Data section:
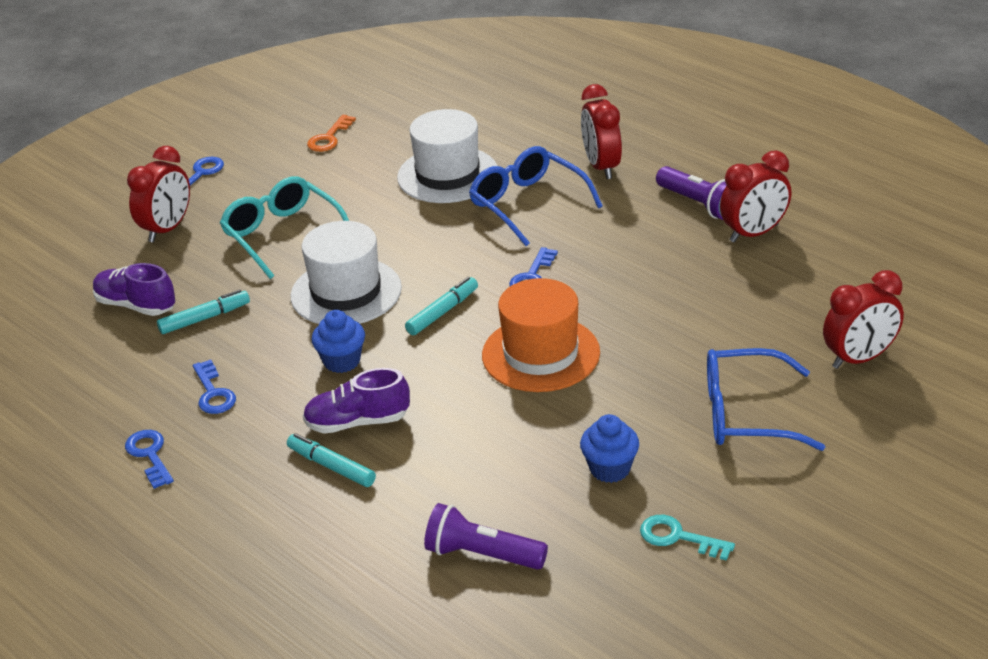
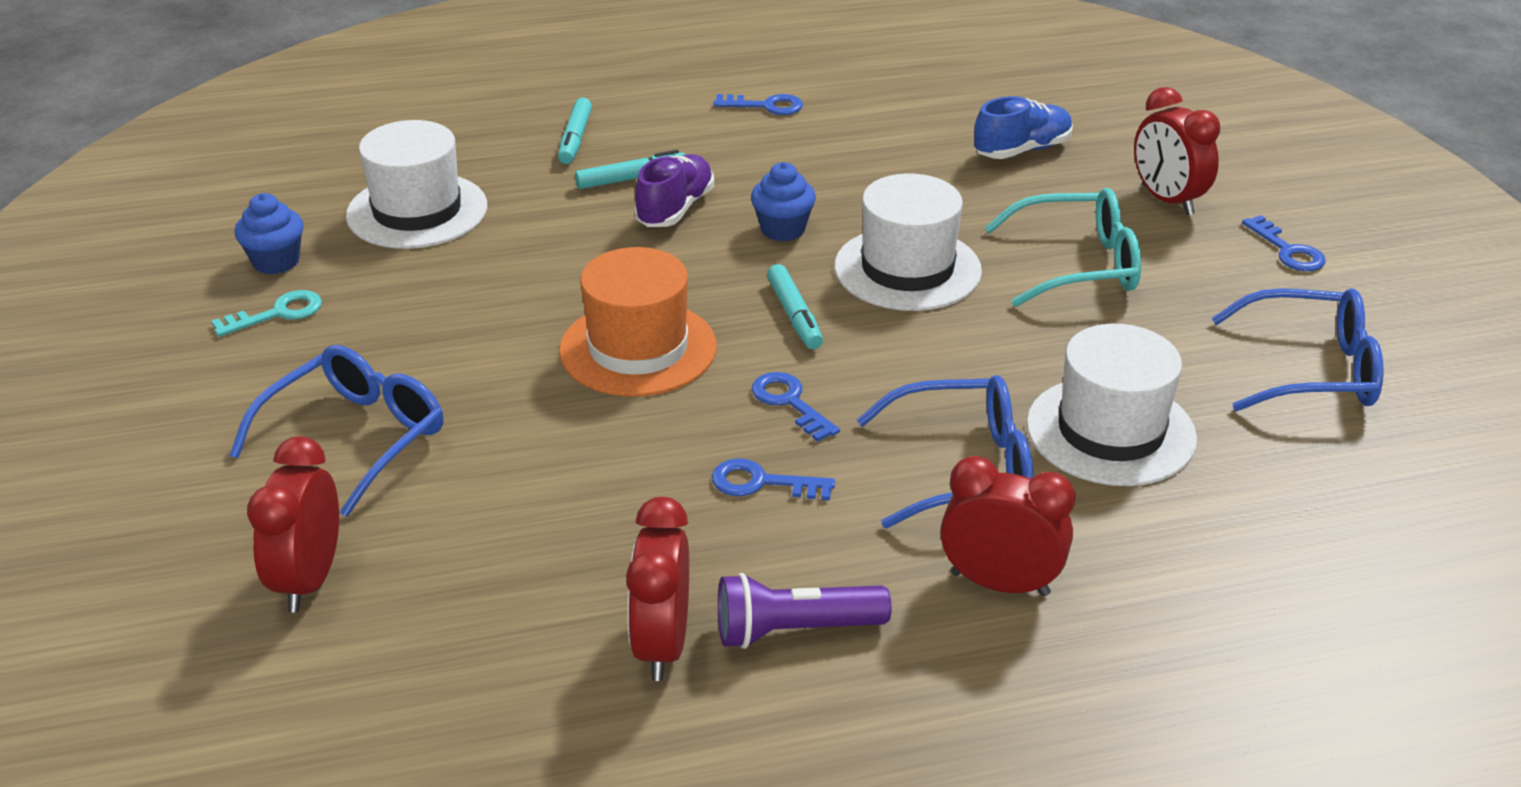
camera: 120 degrees right, 0 degrees up
(136, 305) = (1022, 150): purple shoe -> blue shoe
(204, 318) = (954, 178): turquoise marker -> turquoise marker (575, 139)
(213, 393) = (818, 153): blue key -> blue key (762, 483)
(329, 138) = (1311, 370): orange key -> blue glasses
(482, 555) = (417, 211): purple flashlight -> white hat
(610, 469) = (413, 316): blue cupcake -> blue cupcake (276, 262)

What is expected:
Every line of the listing above is to be retyped exactly, but the pictures are to be dropped.

Task output:
camera: 120 degrees right, 0 degrees up
(136, 305) = (1022, 150): purple shoe -> blue shoe
(204, 318) = (954, 178): turquoise marker -> turquoise marker (575, 139)
(213, 393) = (818, 153): blue key -> blue key (762, 483)
(329, 138) = (1311, 370): orange key -> blue glasses
(482, 555) = (417, 211): purple flashlight -> white hat
(610, 469) = (413, 316): blue cupcake -> blue cupcake (276, 262)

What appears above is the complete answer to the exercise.